• The exercise: Return every line in the rows below that contains the string "picnic".

-- START Provided data --

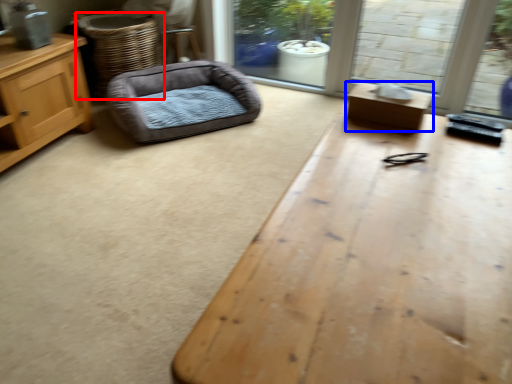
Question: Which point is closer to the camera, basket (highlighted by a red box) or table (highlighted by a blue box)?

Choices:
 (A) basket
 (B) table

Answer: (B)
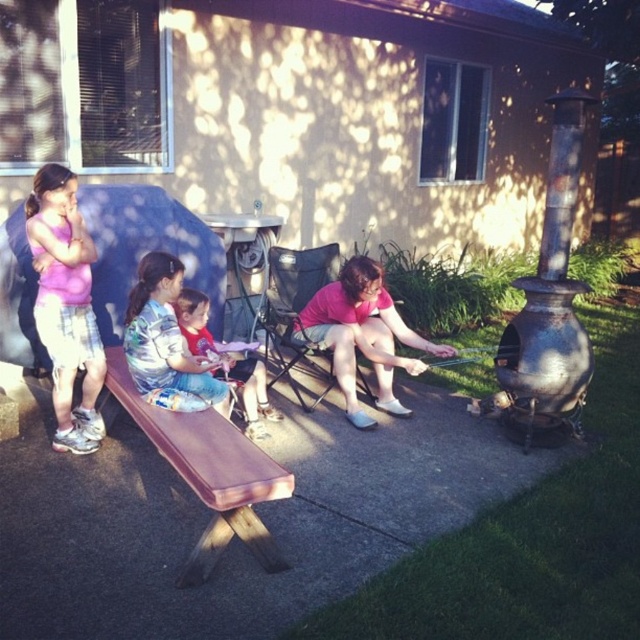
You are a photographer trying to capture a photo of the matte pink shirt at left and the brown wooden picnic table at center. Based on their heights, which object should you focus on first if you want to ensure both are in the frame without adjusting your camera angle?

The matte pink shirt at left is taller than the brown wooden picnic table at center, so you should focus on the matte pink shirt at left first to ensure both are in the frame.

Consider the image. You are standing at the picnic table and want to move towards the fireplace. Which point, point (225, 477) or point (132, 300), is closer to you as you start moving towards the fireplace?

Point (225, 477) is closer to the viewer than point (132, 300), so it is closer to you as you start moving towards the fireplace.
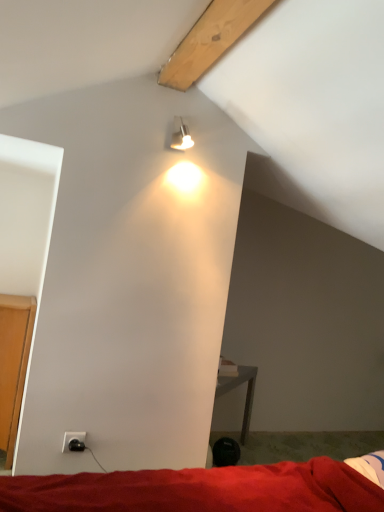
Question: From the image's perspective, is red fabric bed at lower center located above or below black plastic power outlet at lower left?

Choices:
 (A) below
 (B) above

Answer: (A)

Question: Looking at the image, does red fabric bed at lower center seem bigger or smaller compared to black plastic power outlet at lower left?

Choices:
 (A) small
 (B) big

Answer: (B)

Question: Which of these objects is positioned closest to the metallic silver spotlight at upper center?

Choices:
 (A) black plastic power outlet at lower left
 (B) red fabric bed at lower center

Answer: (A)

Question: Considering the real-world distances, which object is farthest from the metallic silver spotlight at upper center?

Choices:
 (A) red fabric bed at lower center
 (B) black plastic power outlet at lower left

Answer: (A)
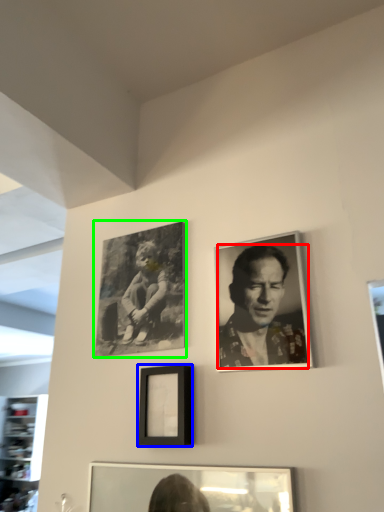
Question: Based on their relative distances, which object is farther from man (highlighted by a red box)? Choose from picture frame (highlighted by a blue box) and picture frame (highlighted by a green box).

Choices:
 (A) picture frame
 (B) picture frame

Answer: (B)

-- END Provided data --

• Completed exercise:
You are a photographer trying to capture a photo of the matte pink shirt at left and the brown wooden picnic table at center. Based on their heights, which object should you focus on first if you want to ensure both are in the frame without adjusting your camera angle?
The matte pink shirt at left is taller than the brown wooden picnic table at center, so you should focus on the matte pink shirt at left first to ensure both are in the frame.
Consider the image. You are standing at the picnic table and want to move towards the fireplace. Which point, point (225, 477) or point (132, 300), is closer to you as you start moving towards the fireplace?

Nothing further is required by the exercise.